■ **Aim of the task**: Among the lines of data below, reproduce only those from the one with "(489, 176) = (562, 352): green" through the one with "(614, 495) = (321, 419): orange", exactly as they stand, both ends included.

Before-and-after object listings
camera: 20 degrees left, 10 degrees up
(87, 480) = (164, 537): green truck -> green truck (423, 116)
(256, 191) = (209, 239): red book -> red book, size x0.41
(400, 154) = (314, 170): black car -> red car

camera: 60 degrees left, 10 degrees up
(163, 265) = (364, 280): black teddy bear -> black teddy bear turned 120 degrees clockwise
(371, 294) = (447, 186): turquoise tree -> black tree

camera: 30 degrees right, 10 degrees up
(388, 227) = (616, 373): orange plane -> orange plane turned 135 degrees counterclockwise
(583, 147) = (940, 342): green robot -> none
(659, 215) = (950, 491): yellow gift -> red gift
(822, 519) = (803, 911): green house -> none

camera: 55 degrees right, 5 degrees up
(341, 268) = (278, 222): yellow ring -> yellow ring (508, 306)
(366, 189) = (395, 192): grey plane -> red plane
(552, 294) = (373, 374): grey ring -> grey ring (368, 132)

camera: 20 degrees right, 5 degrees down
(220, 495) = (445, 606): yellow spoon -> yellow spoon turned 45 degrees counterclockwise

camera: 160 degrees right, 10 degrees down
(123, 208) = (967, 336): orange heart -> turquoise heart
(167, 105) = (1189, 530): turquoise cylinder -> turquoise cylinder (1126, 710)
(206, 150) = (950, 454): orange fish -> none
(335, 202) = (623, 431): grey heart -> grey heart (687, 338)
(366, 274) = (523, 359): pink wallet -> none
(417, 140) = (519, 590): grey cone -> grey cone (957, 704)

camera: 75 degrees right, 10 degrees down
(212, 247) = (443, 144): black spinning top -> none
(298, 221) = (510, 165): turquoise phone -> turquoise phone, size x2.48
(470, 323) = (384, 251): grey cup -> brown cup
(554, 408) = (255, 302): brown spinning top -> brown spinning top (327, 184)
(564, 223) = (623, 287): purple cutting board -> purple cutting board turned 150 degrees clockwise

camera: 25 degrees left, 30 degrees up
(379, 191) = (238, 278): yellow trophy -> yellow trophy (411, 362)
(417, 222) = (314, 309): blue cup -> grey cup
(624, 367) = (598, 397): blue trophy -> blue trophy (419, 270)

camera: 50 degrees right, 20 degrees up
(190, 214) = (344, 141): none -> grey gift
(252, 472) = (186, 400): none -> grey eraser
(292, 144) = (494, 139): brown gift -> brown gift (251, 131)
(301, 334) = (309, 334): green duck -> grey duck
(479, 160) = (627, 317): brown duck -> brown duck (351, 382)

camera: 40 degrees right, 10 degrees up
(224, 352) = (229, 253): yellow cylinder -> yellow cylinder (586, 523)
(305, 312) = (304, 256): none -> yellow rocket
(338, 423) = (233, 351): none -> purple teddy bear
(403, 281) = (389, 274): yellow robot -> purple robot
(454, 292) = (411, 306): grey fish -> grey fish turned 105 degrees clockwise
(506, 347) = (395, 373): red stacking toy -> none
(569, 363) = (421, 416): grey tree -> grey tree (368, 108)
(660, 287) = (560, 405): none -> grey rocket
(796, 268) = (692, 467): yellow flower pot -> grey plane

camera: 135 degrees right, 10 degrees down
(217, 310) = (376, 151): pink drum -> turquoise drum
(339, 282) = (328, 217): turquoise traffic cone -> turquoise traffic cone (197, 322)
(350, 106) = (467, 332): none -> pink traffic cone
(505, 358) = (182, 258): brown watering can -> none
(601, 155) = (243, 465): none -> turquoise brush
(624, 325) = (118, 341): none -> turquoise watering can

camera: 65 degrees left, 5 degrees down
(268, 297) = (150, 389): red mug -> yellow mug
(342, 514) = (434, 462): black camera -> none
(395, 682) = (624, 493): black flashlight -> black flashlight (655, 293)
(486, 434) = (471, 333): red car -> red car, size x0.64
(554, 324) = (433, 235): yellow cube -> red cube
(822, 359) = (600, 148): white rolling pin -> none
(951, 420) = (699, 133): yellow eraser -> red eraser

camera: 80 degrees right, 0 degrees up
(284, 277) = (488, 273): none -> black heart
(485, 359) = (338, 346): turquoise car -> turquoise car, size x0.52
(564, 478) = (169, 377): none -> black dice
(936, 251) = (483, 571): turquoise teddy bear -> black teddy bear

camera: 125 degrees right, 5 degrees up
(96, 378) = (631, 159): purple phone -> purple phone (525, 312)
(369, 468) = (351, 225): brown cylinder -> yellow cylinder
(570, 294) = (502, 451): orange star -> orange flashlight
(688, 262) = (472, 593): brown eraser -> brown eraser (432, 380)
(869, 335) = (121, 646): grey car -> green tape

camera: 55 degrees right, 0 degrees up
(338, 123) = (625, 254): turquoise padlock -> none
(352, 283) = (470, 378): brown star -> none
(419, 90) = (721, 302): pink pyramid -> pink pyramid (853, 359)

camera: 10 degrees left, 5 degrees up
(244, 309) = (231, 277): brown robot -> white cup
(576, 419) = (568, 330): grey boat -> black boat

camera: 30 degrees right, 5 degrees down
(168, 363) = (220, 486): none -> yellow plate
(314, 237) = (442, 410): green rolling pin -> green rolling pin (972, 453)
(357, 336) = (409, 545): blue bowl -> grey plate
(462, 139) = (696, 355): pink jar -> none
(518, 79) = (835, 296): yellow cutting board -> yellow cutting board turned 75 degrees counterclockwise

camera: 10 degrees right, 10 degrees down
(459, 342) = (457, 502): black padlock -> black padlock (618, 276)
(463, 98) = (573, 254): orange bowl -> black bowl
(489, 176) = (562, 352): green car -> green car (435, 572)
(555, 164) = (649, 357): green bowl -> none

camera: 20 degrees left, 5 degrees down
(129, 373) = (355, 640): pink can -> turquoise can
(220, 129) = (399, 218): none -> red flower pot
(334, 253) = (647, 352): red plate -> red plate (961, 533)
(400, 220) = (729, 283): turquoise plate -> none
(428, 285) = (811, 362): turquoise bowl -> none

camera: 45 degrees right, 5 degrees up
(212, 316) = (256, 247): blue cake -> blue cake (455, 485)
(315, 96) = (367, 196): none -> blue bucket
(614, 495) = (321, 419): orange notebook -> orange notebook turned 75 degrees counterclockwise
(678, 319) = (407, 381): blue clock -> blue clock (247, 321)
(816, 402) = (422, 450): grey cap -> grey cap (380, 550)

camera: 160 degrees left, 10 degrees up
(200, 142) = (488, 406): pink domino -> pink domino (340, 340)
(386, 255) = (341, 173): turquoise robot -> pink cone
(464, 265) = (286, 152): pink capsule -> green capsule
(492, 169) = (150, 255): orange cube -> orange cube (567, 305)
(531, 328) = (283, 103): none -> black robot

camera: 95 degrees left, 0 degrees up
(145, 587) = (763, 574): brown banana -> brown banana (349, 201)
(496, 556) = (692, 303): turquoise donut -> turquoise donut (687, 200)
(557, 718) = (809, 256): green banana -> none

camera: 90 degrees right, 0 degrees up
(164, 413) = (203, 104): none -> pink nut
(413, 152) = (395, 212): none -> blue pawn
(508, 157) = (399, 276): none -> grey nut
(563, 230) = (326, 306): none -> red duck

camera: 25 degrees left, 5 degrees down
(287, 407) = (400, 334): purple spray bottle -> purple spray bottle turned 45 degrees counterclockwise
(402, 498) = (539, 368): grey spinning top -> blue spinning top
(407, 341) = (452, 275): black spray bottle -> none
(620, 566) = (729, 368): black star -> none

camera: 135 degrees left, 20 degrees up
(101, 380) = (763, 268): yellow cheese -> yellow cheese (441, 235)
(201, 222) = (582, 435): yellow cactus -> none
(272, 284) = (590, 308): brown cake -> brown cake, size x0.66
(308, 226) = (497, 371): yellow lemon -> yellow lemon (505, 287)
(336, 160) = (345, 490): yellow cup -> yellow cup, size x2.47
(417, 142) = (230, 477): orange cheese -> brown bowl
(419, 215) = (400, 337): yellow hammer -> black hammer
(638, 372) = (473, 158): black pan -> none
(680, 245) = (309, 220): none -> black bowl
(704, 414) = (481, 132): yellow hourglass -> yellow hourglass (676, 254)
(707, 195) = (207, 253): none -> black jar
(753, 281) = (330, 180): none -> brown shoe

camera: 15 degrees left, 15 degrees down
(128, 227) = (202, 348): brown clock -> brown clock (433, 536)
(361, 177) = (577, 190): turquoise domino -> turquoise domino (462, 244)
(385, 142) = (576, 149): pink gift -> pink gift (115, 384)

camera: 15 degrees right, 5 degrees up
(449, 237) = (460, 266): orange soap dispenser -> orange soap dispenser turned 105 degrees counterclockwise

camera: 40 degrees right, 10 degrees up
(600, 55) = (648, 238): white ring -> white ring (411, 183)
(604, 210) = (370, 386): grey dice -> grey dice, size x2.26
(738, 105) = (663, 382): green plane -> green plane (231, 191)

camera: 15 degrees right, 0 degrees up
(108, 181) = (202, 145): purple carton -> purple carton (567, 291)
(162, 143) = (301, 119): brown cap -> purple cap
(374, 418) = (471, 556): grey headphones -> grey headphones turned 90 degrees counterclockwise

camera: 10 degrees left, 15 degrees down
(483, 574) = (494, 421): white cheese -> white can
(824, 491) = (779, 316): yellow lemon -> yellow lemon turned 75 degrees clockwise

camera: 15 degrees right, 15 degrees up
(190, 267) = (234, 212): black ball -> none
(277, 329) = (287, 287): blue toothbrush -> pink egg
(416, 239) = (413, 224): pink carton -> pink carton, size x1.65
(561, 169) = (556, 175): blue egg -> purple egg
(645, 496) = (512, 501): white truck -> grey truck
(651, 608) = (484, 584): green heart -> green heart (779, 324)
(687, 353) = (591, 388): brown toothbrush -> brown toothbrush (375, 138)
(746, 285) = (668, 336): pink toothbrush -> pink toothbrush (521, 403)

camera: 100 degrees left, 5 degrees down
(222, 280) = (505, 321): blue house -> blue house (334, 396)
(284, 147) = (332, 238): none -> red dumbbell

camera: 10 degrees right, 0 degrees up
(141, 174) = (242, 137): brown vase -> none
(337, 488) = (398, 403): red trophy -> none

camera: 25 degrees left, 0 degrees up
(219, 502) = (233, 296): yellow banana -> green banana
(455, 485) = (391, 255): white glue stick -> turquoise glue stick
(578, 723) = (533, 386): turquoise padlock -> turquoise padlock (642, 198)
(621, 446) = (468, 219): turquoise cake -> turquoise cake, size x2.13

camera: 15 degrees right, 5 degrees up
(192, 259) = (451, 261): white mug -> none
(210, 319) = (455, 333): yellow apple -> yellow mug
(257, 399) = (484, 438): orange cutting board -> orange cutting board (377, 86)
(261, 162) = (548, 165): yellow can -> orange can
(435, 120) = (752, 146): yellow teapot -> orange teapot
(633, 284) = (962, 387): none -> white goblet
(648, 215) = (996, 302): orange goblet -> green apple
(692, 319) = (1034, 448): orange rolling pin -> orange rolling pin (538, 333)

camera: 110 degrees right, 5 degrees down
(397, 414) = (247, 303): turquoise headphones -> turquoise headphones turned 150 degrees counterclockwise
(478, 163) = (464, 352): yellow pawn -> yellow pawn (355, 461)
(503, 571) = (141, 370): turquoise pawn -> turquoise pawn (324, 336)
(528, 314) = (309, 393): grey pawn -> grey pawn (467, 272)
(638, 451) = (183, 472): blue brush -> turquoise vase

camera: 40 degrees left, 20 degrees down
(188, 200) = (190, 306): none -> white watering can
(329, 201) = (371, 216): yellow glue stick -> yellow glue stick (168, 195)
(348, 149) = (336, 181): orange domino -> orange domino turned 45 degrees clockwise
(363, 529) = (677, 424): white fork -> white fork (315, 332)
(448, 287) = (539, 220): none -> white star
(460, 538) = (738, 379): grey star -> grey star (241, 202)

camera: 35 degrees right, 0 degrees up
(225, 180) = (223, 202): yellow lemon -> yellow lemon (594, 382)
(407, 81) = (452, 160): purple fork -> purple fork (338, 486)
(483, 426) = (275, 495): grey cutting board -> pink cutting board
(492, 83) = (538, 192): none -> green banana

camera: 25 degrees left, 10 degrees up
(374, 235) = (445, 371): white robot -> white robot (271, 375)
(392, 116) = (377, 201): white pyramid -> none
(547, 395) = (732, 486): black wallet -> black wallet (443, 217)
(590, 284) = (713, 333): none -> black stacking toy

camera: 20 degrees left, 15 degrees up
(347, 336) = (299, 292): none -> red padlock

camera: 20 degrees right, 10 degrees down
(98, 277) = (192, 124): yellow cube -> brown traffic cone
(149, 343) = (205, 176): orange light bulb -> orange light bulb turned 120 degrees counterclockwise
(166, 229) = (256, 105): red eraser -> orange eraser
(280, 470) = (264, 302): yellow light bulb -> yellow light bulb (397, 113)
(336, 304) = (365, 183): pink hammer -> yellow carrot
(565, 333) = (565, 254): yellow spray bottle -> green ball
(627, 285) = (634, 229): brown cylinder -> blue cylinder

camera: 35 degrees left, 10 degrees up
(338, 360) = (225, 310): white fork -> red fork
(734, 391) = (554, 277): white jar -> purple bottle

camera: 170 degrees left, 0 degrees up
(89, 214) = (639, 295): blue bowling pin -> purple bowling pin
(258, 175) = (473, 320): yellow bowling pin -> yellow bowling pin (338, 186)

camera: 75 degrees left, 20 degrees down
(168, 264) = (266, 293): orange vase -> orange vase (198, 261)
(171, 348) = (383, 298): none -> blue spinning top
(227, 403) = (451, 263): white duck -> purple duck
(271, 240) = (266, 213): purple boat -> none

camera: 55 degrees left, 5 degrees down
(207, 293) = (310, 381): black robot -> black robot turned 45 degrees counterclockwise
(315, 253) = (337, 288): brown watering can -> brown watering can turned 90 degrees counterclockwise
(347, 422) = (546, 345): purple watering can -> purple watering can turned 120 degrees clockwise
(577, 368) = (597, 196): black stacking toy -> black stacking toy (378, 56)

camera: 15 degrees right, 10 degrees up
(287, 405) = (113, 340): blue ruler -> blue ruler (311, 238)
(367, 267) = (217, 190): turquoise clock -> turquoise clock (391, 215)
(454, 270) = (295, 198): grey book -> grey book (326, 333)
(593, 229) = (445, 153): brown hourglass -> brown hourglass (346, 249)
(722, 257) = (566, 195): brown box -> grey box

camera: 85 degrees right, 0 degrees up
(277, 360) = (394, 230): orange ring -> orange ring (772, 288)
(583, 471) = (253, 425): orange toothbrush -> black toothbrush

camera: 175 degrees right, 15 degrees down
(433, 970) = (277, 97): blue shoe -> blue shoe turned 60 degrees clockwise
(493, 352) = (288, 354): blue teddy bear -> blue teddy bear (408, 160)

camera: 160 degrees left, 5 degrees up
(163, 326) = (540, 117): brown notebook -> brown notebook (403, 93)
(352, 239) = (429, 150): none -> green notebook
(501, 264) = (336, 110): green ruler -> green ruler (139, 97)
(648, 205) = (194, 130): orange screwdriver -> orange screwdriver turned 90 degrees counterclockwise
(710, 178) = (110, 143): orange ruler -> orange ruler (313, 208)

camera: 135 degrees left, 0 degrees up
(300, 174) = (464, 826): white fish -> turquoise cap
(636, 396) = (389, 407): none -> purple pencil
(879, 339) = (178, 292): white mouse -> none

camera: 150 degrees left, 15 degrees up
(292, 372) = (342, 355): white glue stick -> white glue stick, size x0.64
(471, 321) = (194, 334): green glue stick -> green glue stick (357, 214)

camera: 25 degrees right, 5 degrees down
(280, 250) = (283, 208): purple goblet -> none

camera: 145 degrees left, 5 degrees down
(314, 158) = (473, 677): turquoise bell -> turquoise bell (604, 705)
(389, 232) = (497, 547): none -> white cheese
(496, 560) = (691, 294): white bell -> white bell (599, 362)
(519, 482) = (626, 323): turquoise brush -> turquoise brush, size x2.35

■ **Exercise answer**:
(489, 176) = (562, 352): green car -> green car (435, 572)
(555, 164) = (649, 357): green bowl -> none

camera: 20 degrees left, 5 degrees down
(129, 373) = (355, 640): pink can -> turquoise can
(220, 129) = (399, 218): none -> red flower pot
(334, 253) = (647, 352): red plate -> red plate (961, 533)
(400, 220) = (729, 283): turquoise plate -> none
(428, 285) = (811, 362): turquoise bowl -> none

camera: 45 degrees right, 5 degrees up
(212, 316) = (256, 247): blue cake -> blue cake (455, 485)
(315, 96) = (367, 196): none -> blue bucket
(614, 495) = (321, 419): orange notebook -> orange notebook turned 75 degrees counterclockwise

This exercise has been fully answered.